Task brief »
Using the data below, return word for word every line from the one holding "turquoise nut [403,135,476,192] -> none" down to the one holding "yellow cheese [490,261,548,311] -> none". Leave pictures out.

[Data supplied — start]

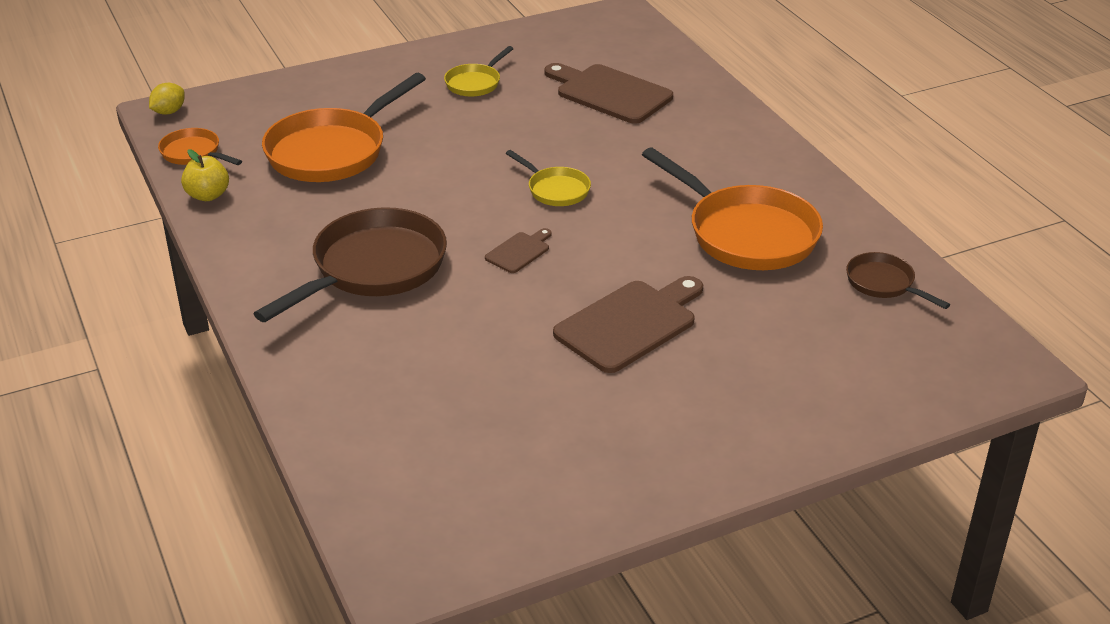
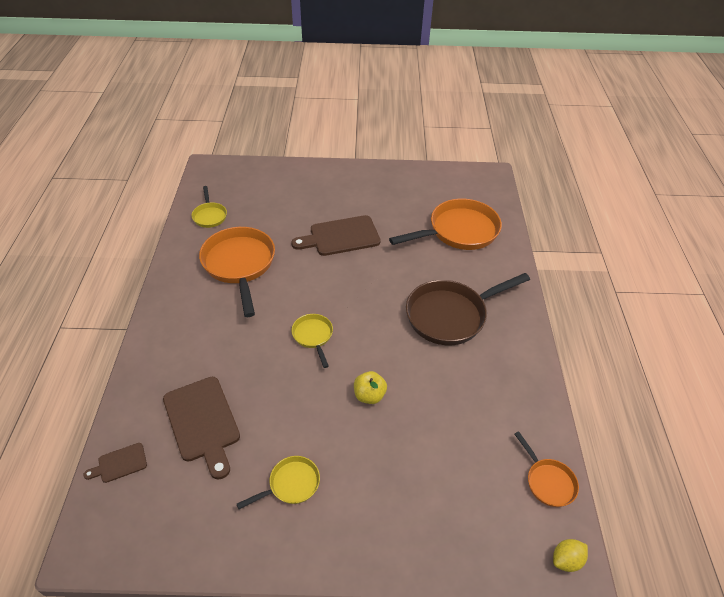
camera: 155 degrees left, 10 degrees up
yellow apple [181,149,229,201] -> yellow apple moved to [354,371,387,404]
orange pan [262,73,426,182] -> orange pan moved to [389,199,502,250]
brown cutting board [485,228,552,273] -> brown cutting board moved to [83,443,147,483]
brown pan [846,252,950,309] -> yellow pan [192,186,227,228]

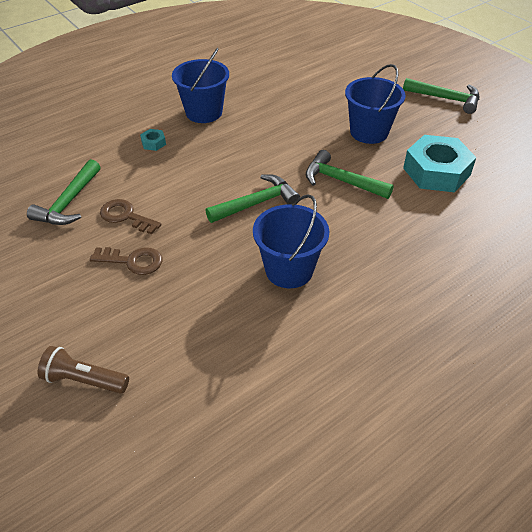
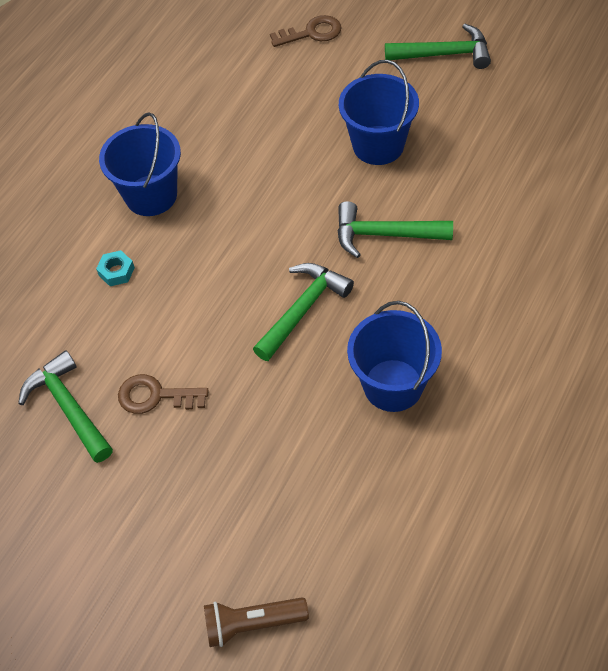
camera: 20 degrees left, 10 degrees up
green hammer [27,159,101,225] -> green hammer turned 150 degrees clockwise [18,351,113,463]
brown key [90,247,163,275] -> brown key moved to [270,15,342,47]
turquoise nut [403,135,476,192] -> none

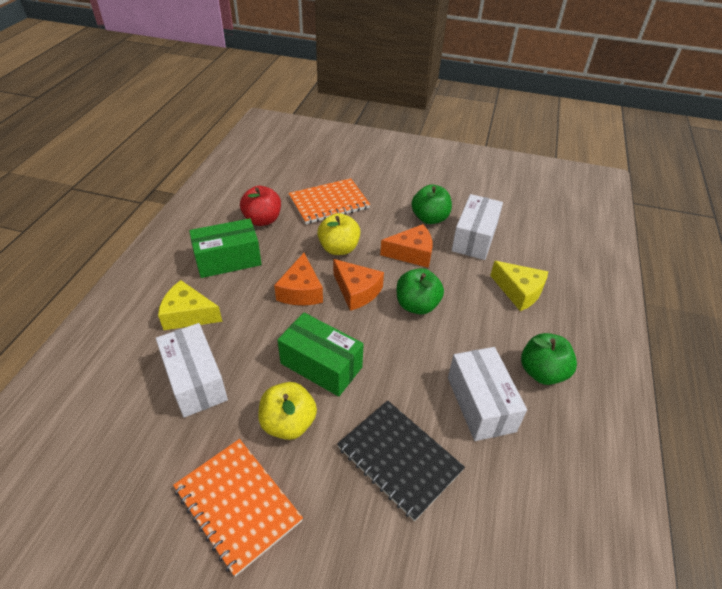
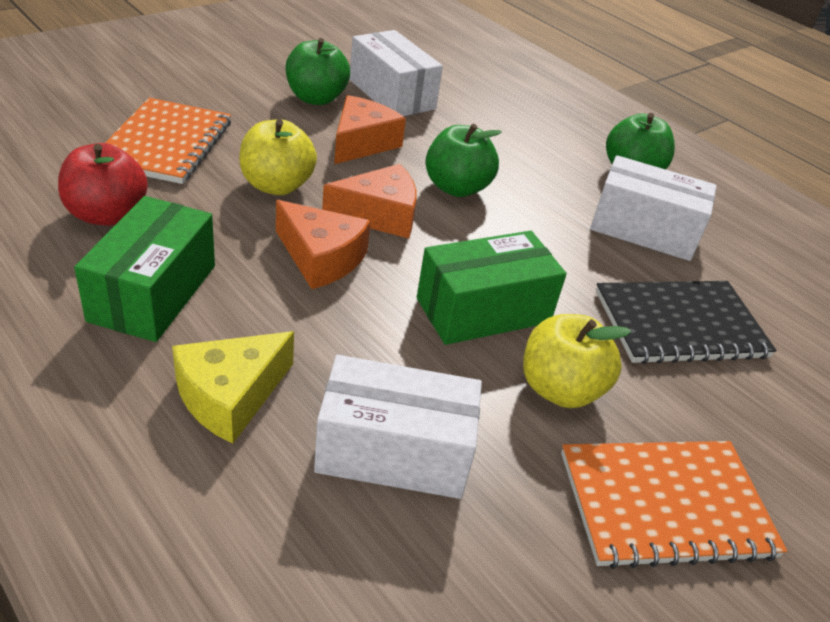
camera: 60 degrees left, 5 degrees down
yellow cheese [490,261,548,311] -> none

[Data supplied — finish]
[Data supplied — start]

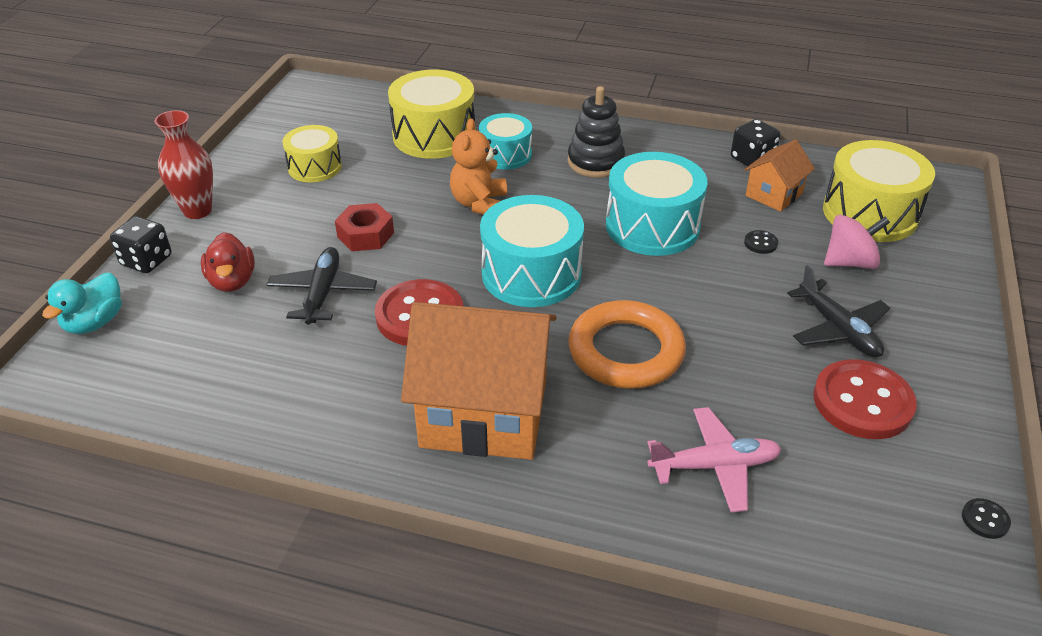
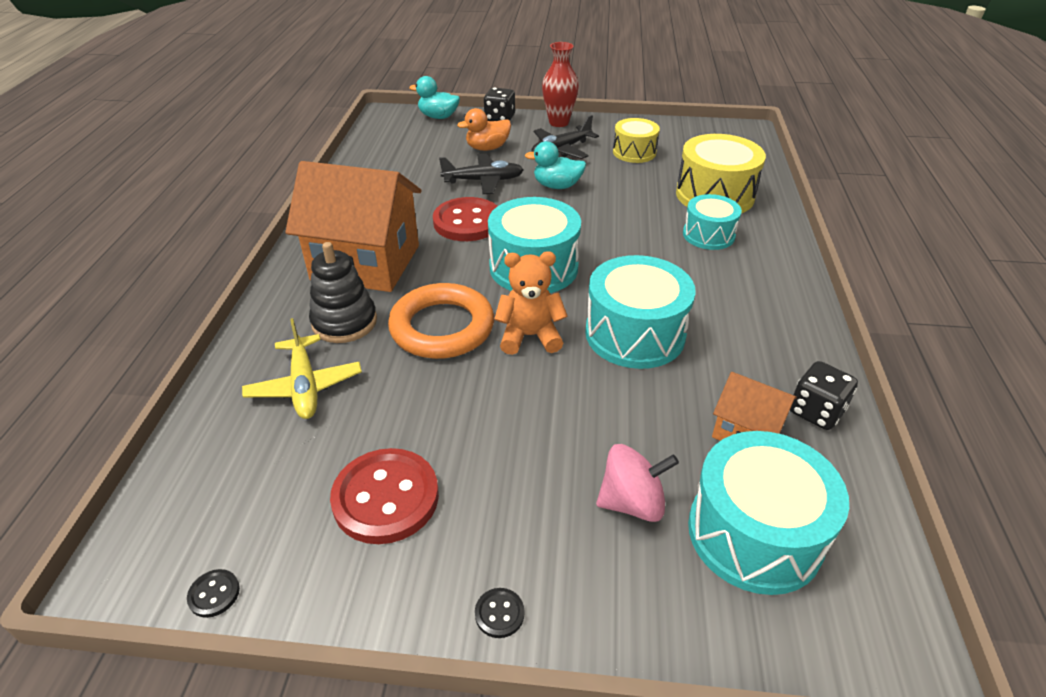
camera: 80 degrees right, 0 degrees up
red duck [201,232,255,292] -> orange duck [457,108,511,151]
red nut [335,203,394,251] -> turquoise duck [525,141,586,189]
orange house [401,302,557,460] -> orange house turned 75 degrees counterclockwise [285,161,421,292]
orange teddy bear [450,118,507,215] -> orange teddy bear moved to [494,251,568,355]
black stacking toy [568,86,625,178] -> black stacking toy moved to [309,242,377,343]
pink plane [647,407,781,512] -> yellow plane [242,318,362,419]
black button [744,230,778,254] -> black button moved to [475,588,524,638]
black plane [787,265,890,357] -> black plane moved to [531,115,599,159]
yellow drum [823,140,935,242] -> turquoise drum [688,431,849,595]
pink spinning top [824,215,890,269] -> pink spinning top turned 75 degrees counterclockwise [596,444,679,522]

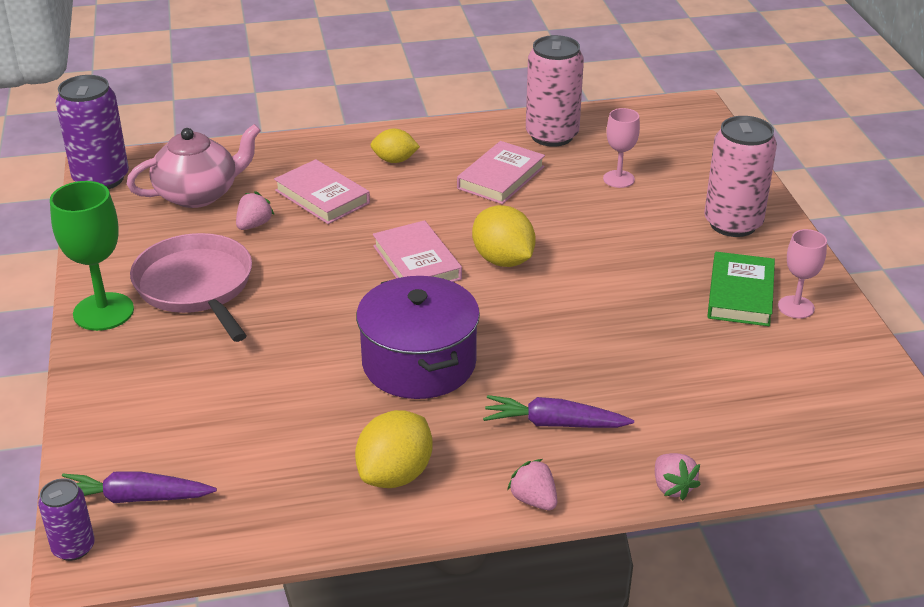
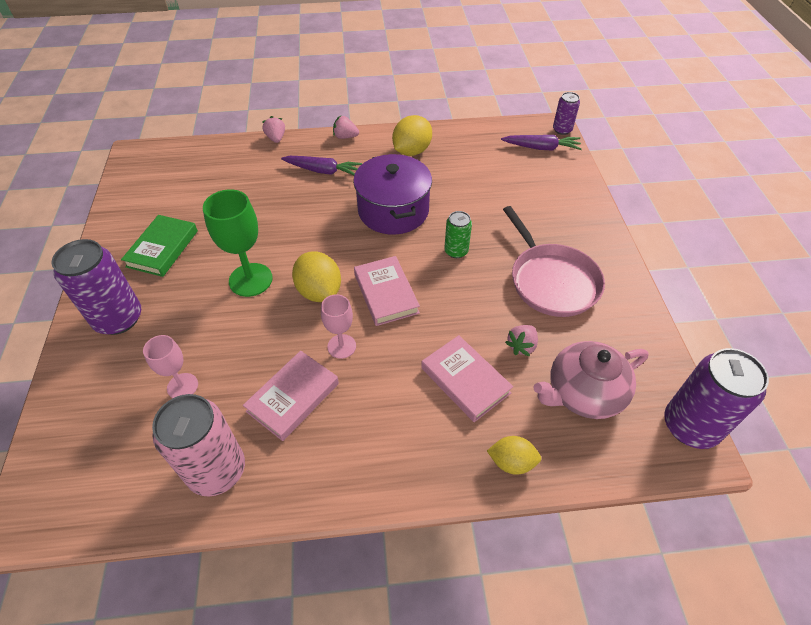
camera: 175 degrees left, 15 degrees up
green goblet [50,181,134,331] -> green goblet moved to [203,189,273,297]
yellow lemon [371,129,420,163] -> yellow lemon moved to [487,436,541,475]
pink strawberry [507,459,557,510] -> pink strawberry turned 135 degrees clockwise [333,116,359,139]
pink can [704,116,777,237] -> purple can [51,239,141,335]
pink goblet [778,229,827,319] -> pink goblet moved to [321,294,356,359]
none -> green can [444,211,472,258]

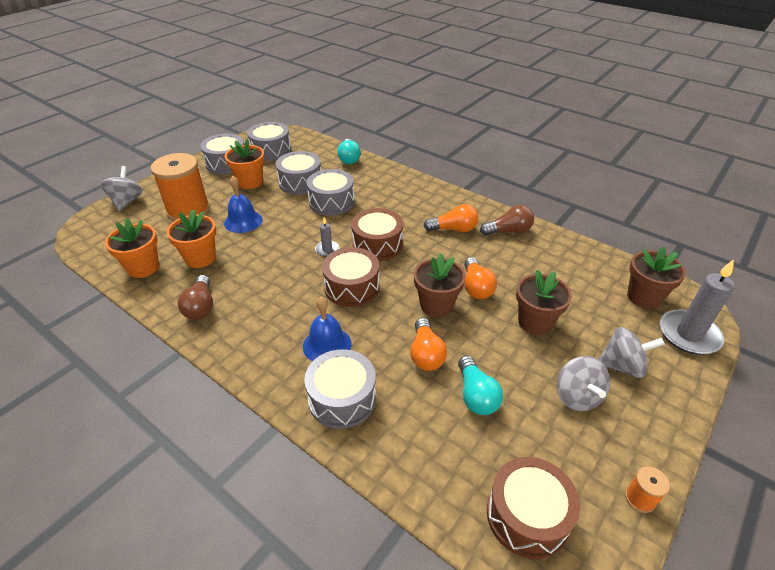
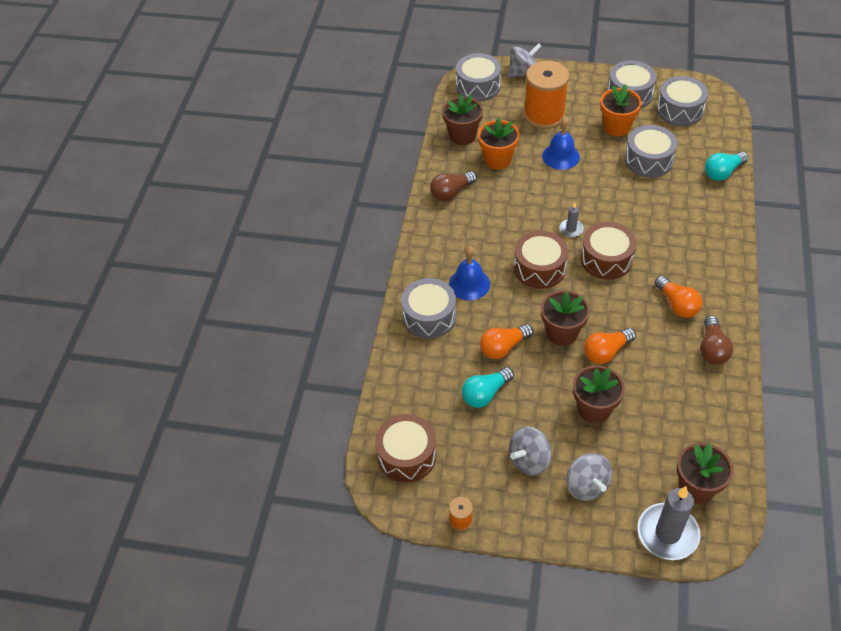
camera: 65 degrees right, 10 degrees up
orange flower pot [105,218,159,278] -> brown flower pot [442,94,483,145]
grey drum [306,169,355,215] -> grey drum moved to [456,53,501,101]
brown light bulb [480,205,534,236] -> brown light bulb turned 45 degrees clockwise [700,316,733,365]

[Data supplied — finish]

Exercise response »
turquoise nut [403,135,476,192] -> none

camera: 60 degrees left, 5 degrees down
yellow cheese [490,261,548,311] -> none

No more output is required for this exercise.